:: RECORDS SUPPLIED

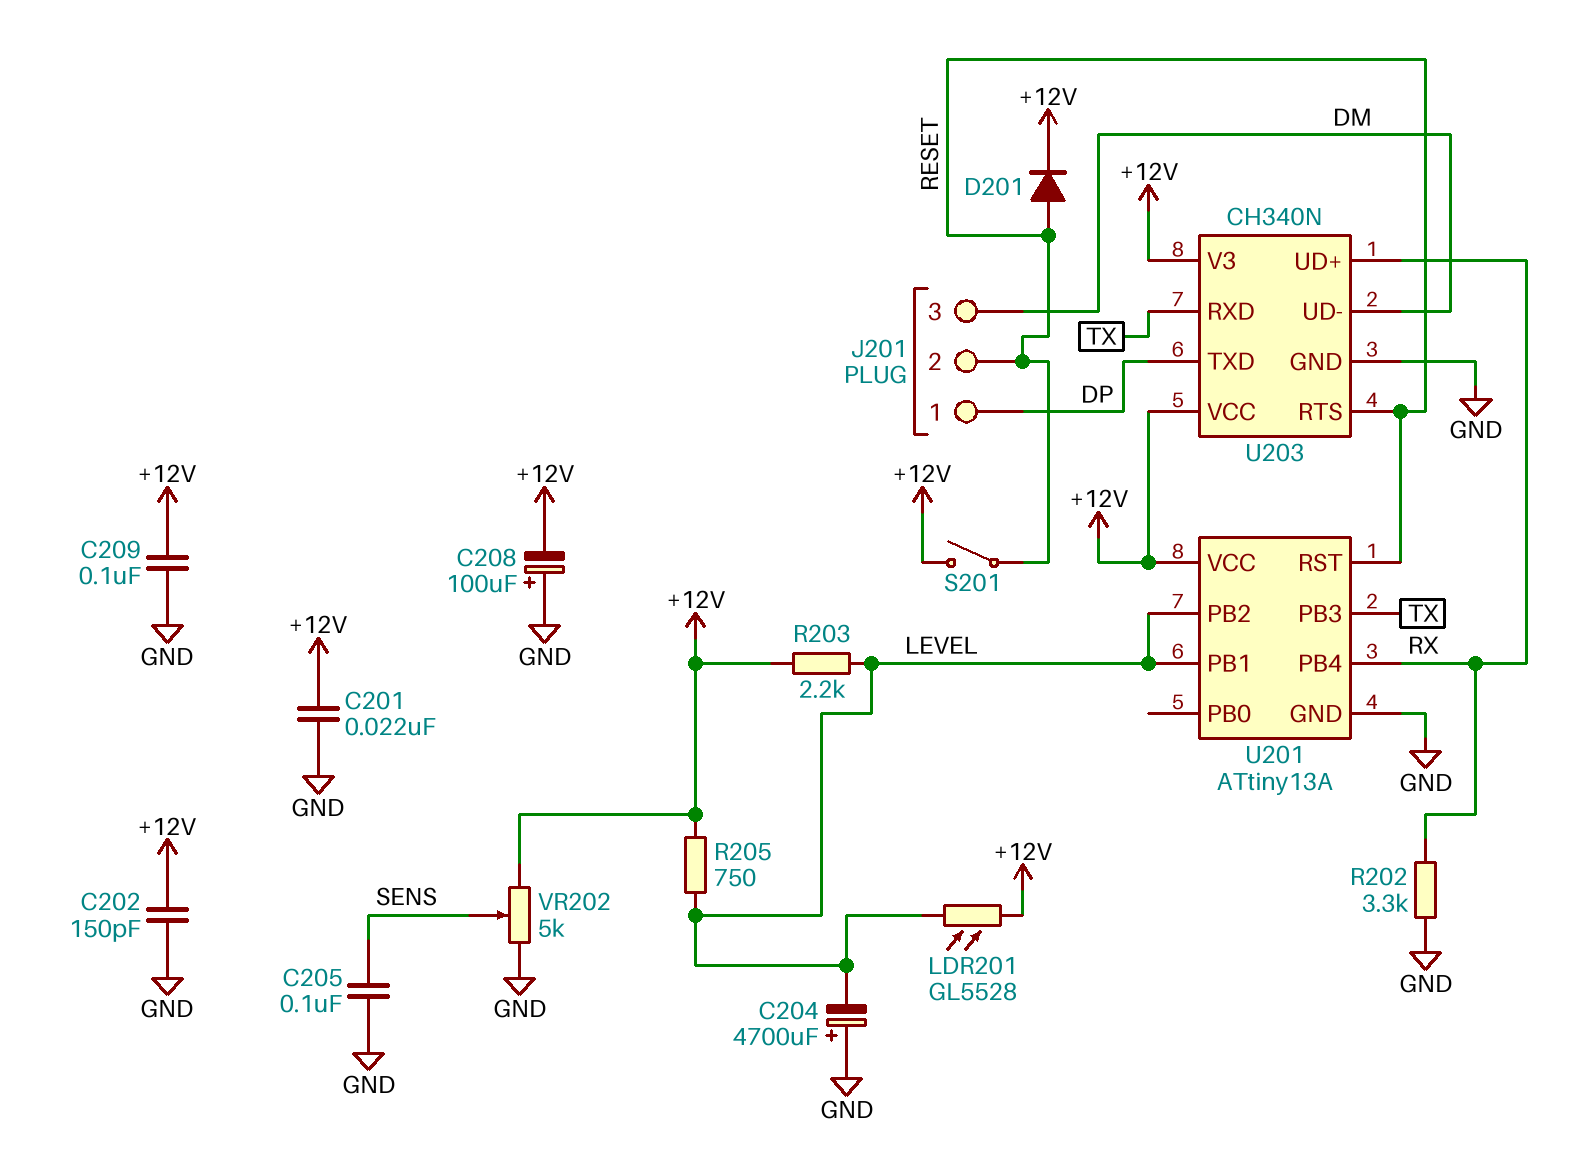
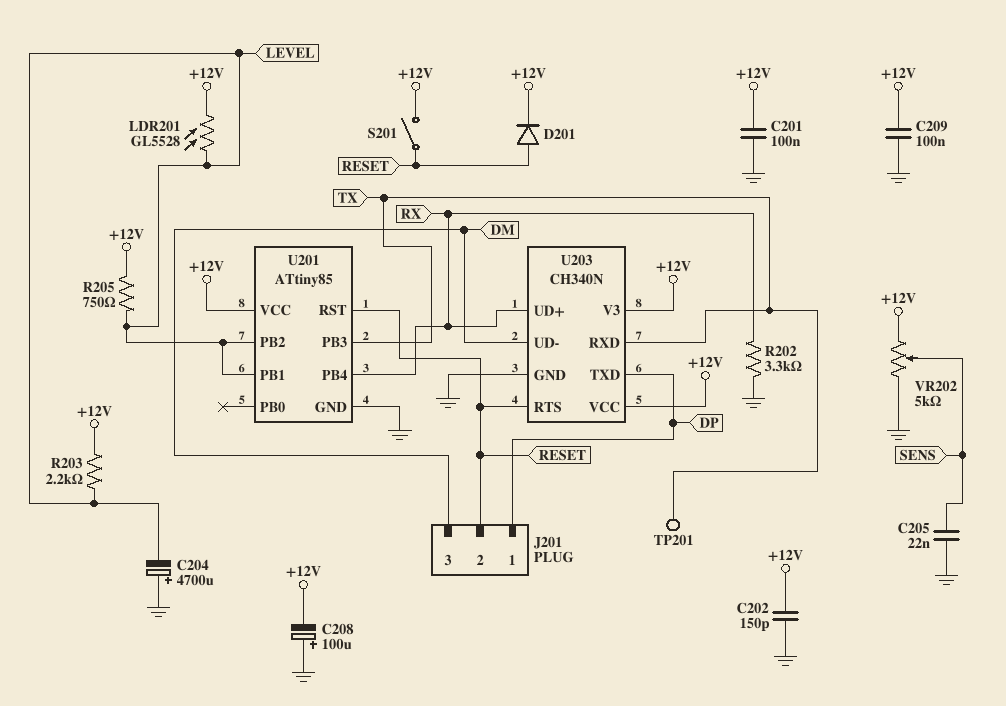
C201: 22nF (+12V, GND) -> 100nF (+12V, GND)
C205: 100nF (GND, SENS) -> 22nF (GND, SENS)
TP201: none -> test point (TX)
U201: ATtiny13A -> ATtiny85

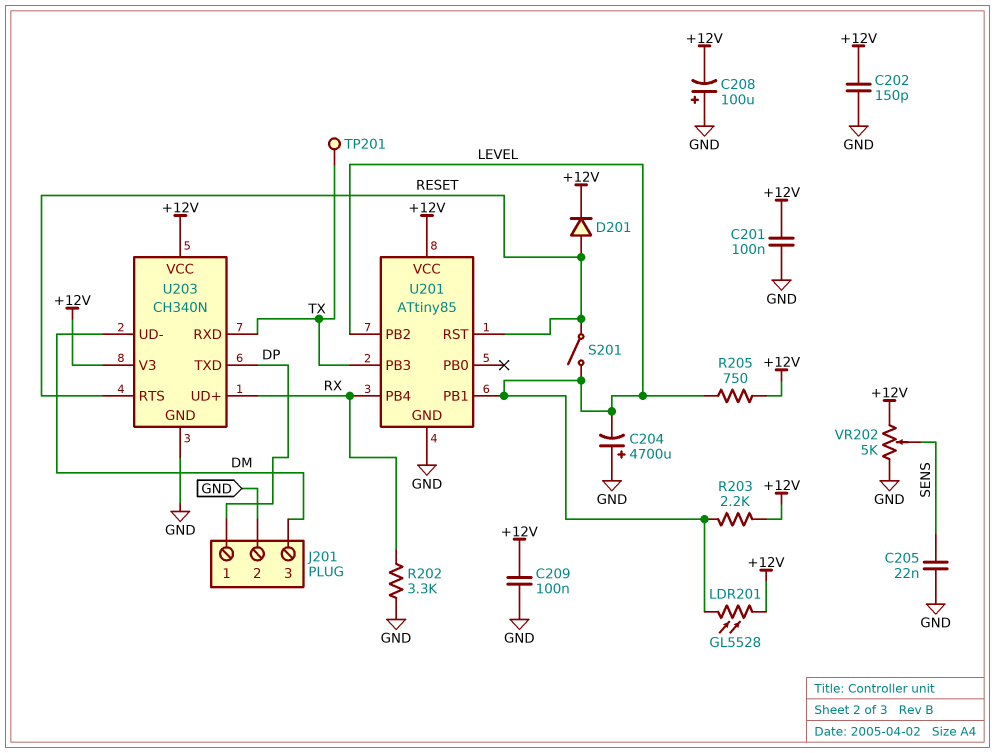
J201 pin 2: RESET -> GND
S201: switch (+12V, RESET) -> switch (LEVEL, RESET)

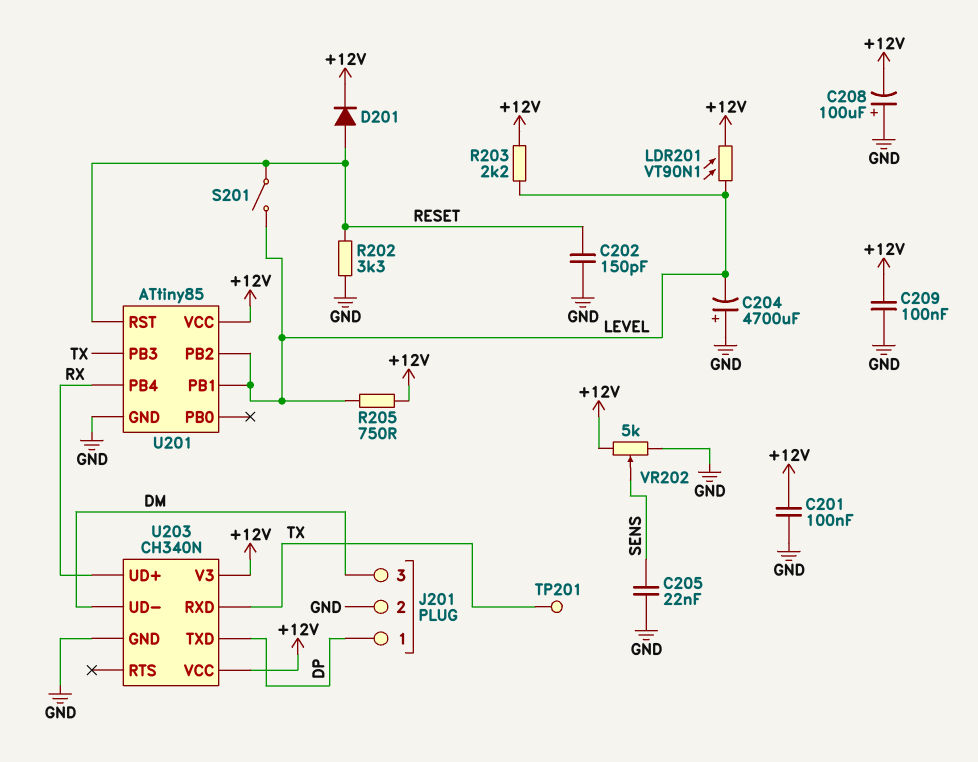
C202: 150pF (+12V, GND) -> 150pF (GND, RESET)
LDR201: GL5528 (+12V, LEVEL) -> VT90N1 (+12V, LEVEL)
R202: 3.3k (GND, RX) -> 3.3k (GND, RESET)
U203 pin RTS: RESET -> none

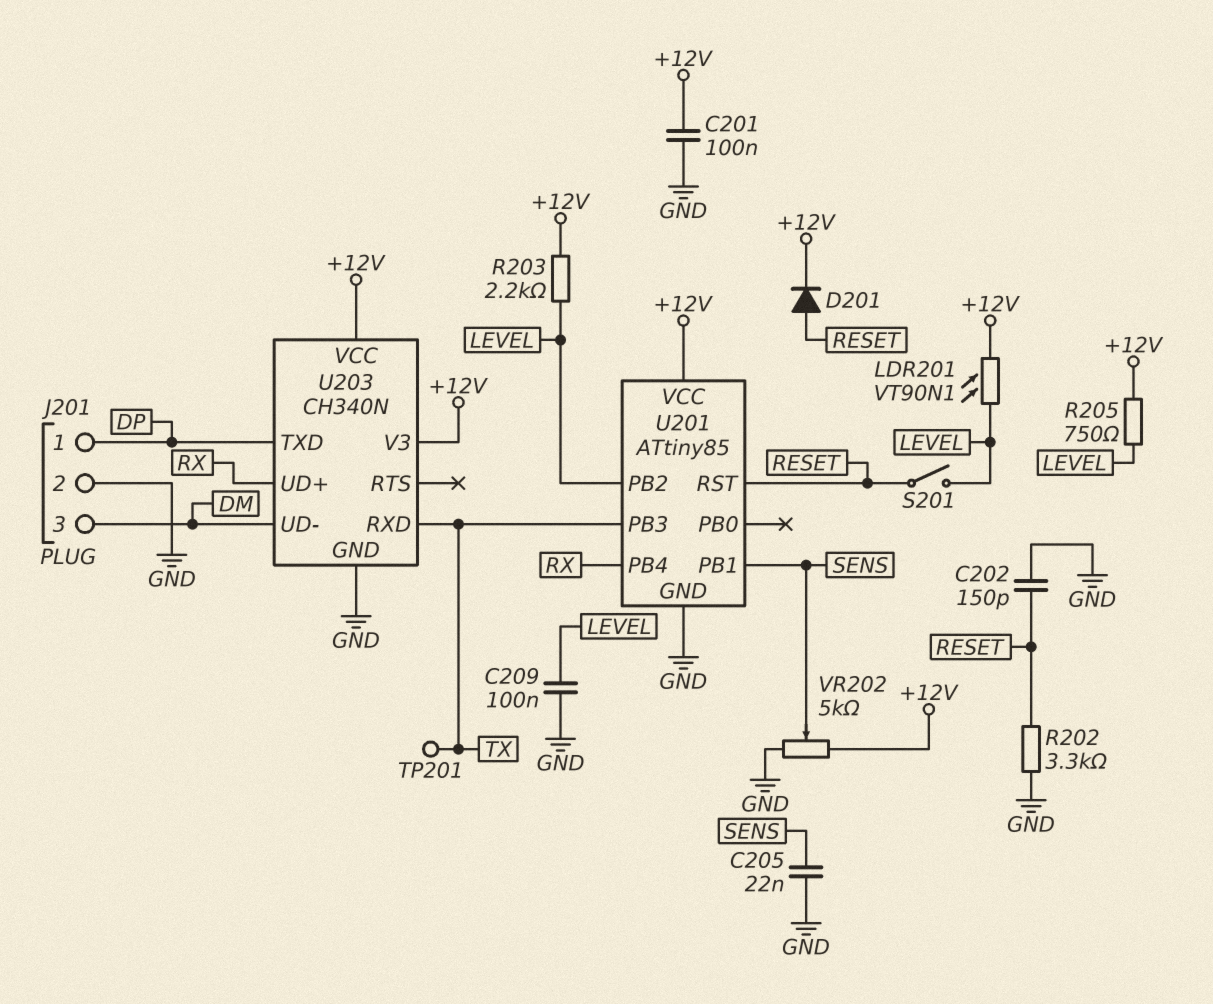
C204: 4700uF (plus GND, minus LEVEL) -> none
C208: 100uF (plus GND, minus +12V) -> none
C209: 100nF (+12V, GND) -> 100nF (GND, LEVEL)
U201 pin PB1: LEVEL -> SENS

::::
:: RECORDS SUPPLIED

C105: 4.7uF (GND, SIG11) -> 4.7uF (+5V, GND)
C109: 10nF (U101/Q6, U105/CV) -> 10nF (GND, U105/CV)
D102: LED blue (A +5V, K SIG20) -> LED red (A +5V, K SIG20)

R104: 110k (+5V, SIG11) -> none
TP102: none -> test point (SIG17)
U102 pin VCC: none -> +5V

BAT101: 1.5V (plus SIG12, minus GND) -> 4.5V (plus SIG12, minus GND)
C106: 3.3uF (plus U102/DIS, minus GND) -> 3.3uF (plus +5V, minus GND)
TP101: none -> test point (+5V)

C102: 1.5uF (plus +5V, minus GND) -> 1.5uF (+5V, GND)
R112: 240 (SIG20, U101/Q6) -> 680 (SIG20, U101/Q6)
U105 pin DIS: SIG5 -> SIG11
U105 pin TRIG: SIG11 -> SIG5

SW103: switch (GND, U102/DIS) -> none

::::

• WHAT TO WORK ON:
Report each line in the data above that holds the word "minus" by copying it.

• WRITTEN SOLUTION:
C204: 4700uF (plus GND, minus LEVEL) -> none
C208: 100uF (plus GND, minus +12V) -> none
BAT101: 1.5V (plus SIG12, minus GND) -> 4.5V (plus SIG12, minus GND)
C106: 3.3uF (plus U102/DIS, minus GND) -> 3.3uF (plus +5V, minus GND)
C102: 1.5uF (plus +5V, minus GND) -> 1.5uF (+5V, GND)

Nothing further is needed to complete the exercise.